- AIM OF THE TASK -
Find the line that contains "red carton: [512,403,584,522] = 1 -> none = 0" in the entries below. Write out that line and all that follow it, unchanged and alone.

- GIVEN DATA -
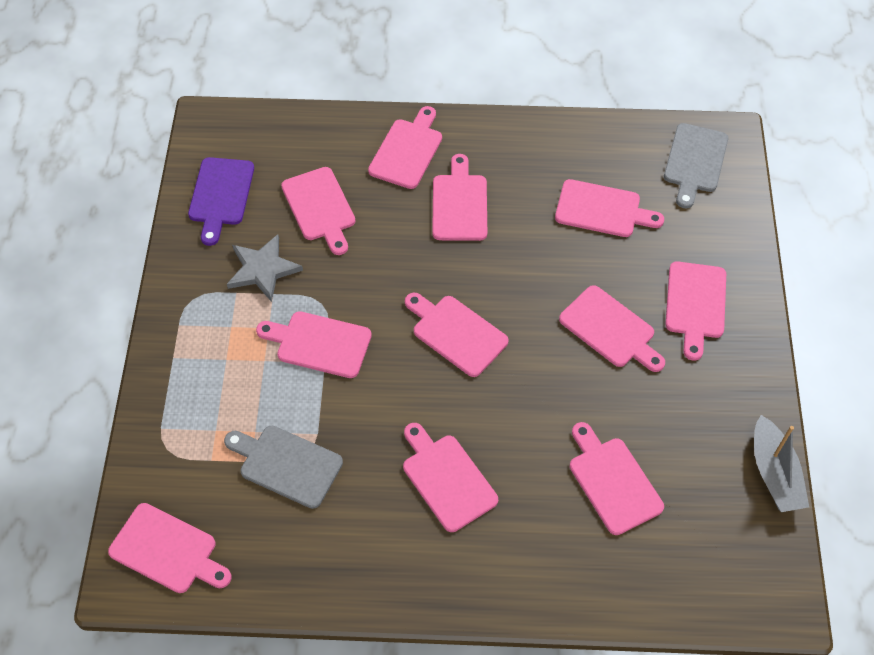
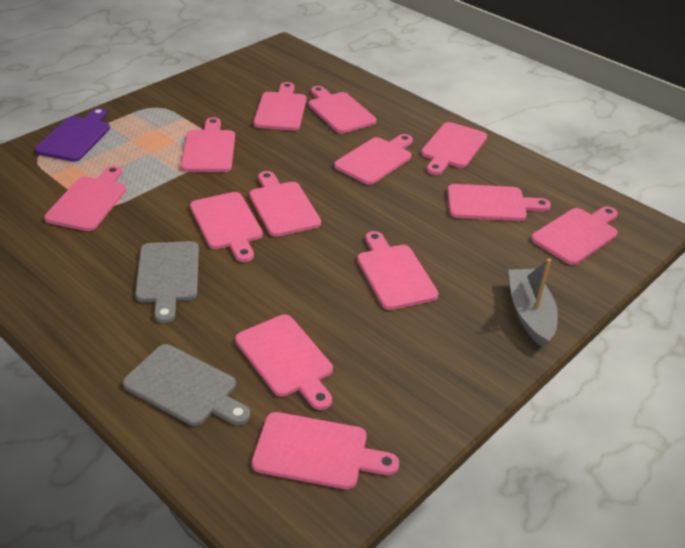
grey star: [227,234,303,302] = 1 -> none = 0
pink cutting board: [108,503,232,593] [256,311,372,378] [281,167,356,255] [368,106,442,189] [403,423,498,532] [405,292,509,377] [432,154,487,241] [555,179,664,237] [559,285,665,372] [570,422,664,535] [665,261,726,361] = 11 -> [44,165,126,231] [181,117,235,172] [190,192,263,262] [235,315,333,410] [249,171,321,237] [252,412,399,489] [254,82,306,131] [309,86,377,133] [334,134,413,185] [357,231,438,310] [421,122,487,175] [447,184,551,221] [531,206,618,265] = 13

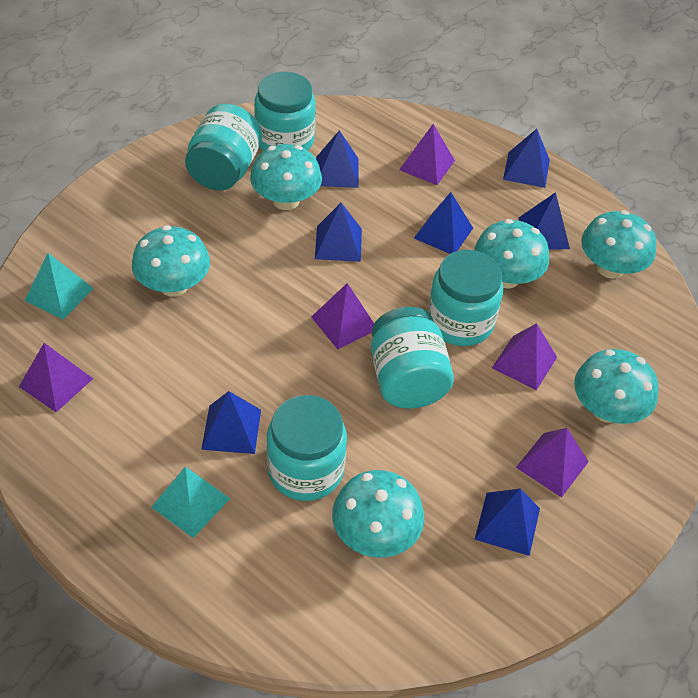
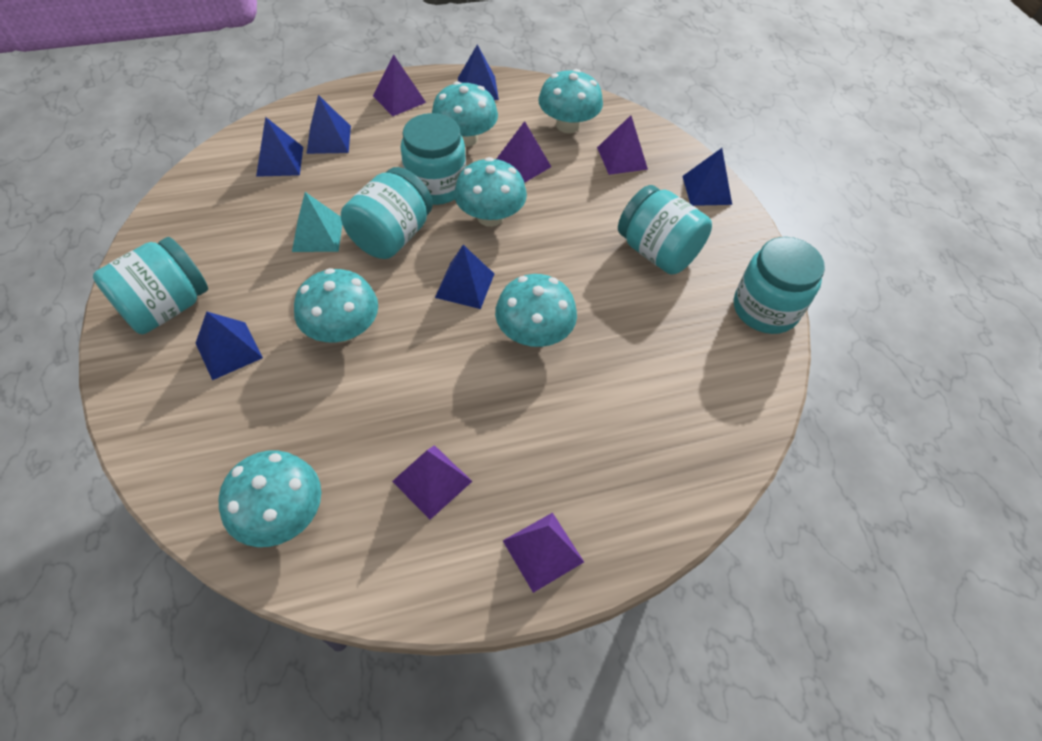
blue pyramid: [201,391,261,454] [315,203,362,262] [316,130,359,188] [414,192,473,254] [474,489,540,556] [503,129,550,188] [519,192,570,249] = 7 -> [196,311,263,380] [256,117,303,177] [307,95,351,154] [435,245,494,309] [458,45,499,100] [682,148,732,206] = 6
turquoise pyramid: [24,253,93,320] [151,466,230,538] = 2 -> [292,192,342,252] = 1

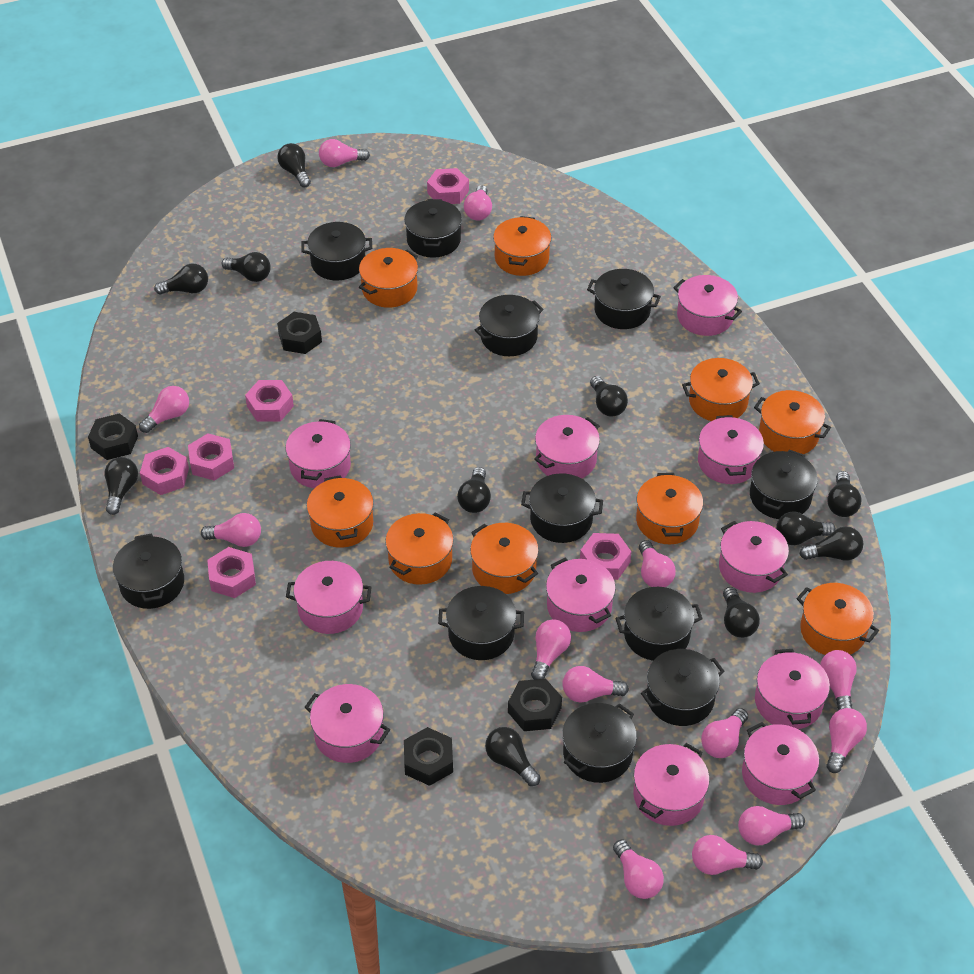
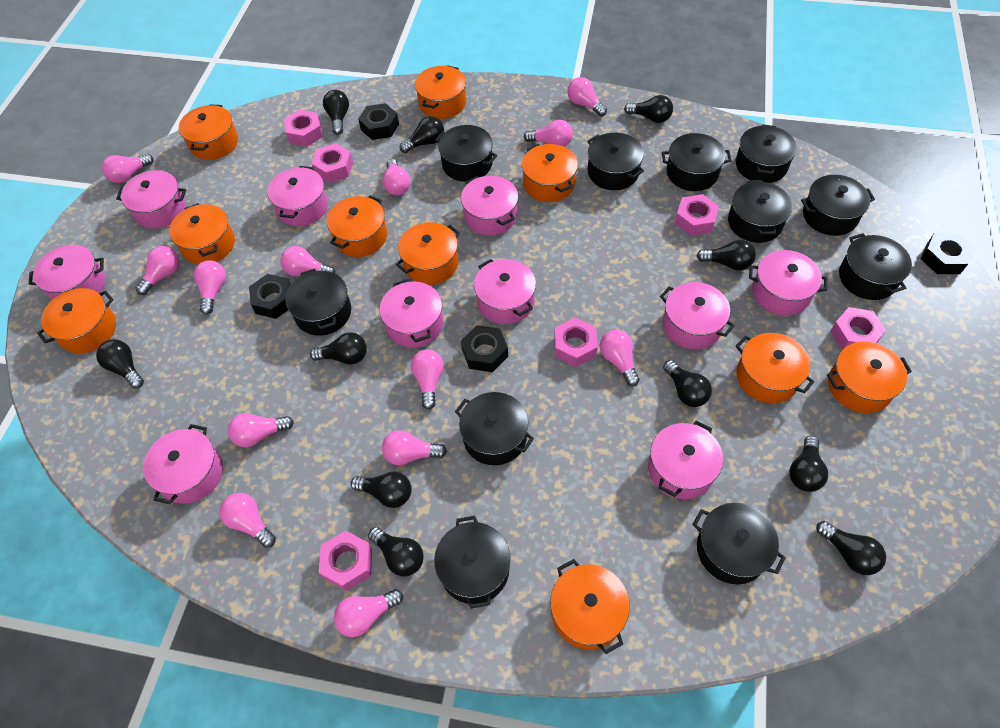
orange pot: [307,475,374,548] [359,248,418,308] [385,513,454,585] [470,523,539,594] [493,216,551,276] [636,473,703,544] [682,358,760,421] [754,390,831,454] [797,583,879,655] = 9 -> [37,288,116,353] [169,203,235,264] [179,104,238,160] [327,195,387,257] [396,222,460,285] [415,65,466,119] [522,144,578,202] [550,559,630,654] [735,333,814,403] [827,341,912,413] = 10
pink pot: [286,419,351,488] [286,561,372,634] [305,684,390,763] [534,415,600,479] [546,558,616,632] [633,743,710,826] [673,275,742,336] [698,415,764,484] [719,521,789,593] [742,722,819,805] [755,649,830,729] = 11 -> [28,245,106,300] [116,170,186,229] [143,424,223,504] [267,166,328,226] [380,279,443,348] [461,176,518,236] [474,259,536,324] [648,420,723,499] [660,282,735,349] [749,250,827,316] = 10

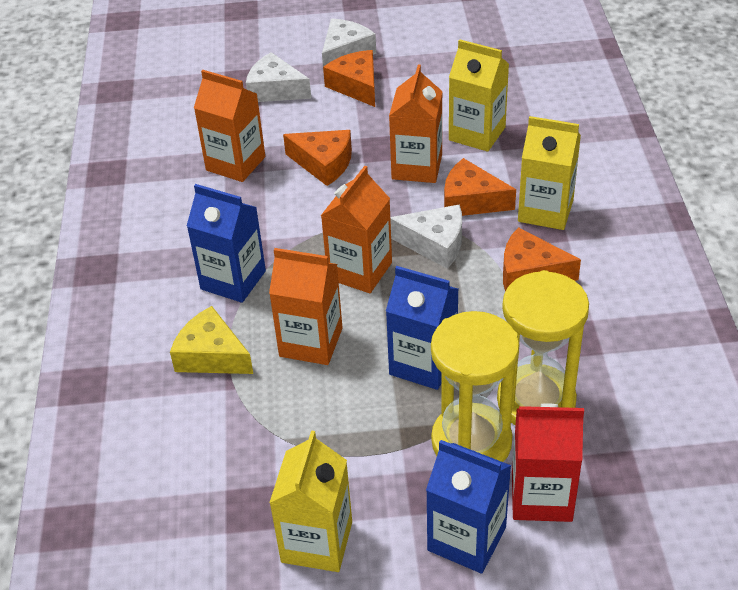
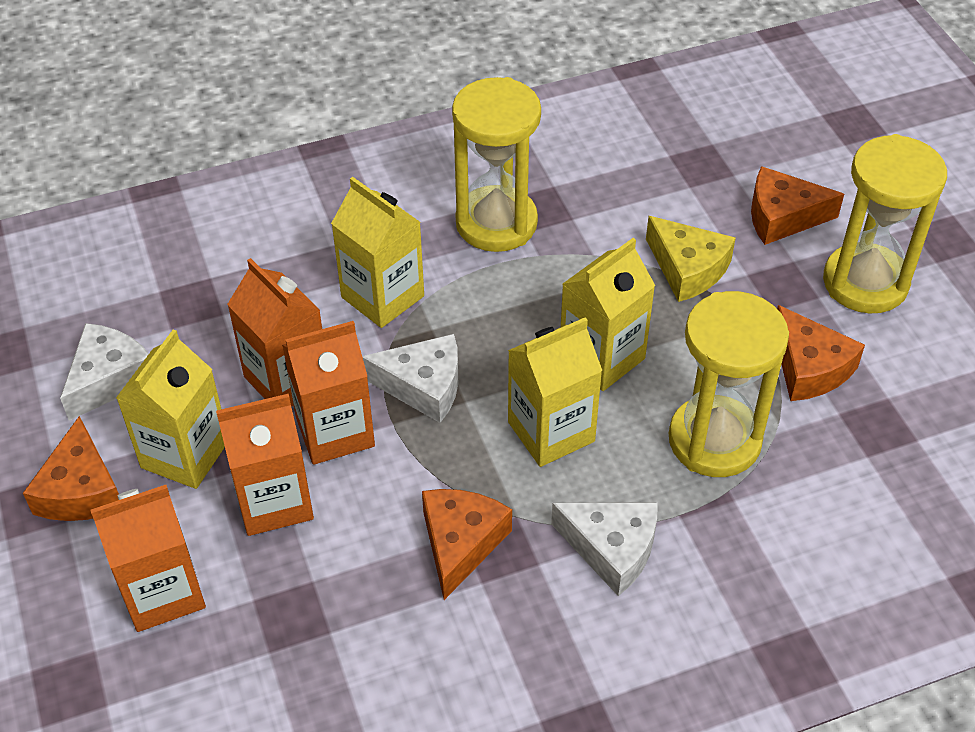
blue carton: [187,184,266,303] [386,266,459,390] [426,440,511,574] = 3 -> none = 0
red carton: [512,403,584,522] = 1 -> none = 0
yellow carton: [269,430,352,572] [449,39,509,152] [518,116,581,230] = 3 -> [116,330,225,489] [331,177,424,328] [508,317,602,467] [561,238,655,391] = 4
yellow hourglass: [431,311,520,462] [497,270,589,425] = 2 -> [452,77,541,252] [669,291,789,477] [823,134,947,314] = 3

- YOUR RESPONSE -
red carton: [512,403,584,522] = 1 -> none = 0
yellow carton: [269,430,352,572] [449,39,509,152] [518,116,581,230] = 3 -> [116,330,225,489] [331,177,424,328] [508,317,602,467] [561,238,655,391] = 4
yellow hourglass: [431,311,520,462] [497,270,589,425] = 2 -> [452,77,541,252] [669,291,789,477] [823,134,947,314] = 3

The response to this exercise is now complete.